(Dataset excerpts)

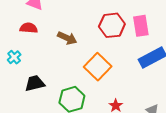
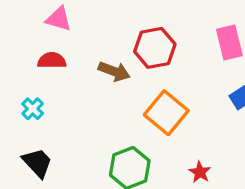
red hexagon: (112, 25) -> (155, 48), moved
black trapezoid: (35, 83) -> (37, 163), moved, turned 65

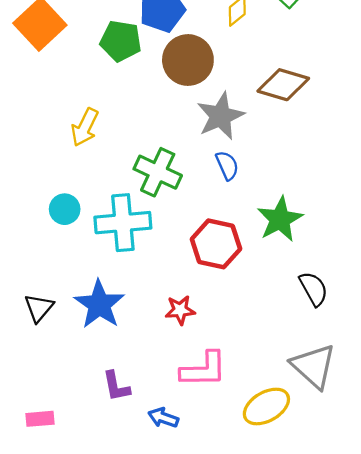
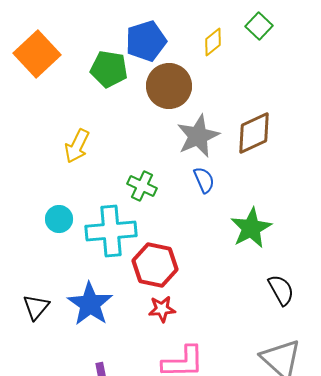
brown diamond: (283, 85) -> (254, 133), moved, turned -42
green cross: (158, 172) -> (142, 186), size x0.7
red hexagon: (216, 244) -> (155, 265), moved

- **PROBLEM TO WORK ON**: Give the records back verbatim, pictures excluded.

- **YOUR RESPONSE**:
red hexagon: (112, 25) -> (155, 48), moved
black trapezoid: (35, 83) -> (37, 163), moved, turned 65

brown diamond: (283, 85) -> (254, 133), moved, turned -42
green cross: (158, 172) -> (142, 186), size x0.7
red hexagon: (216, 244) -> (155, 265), moved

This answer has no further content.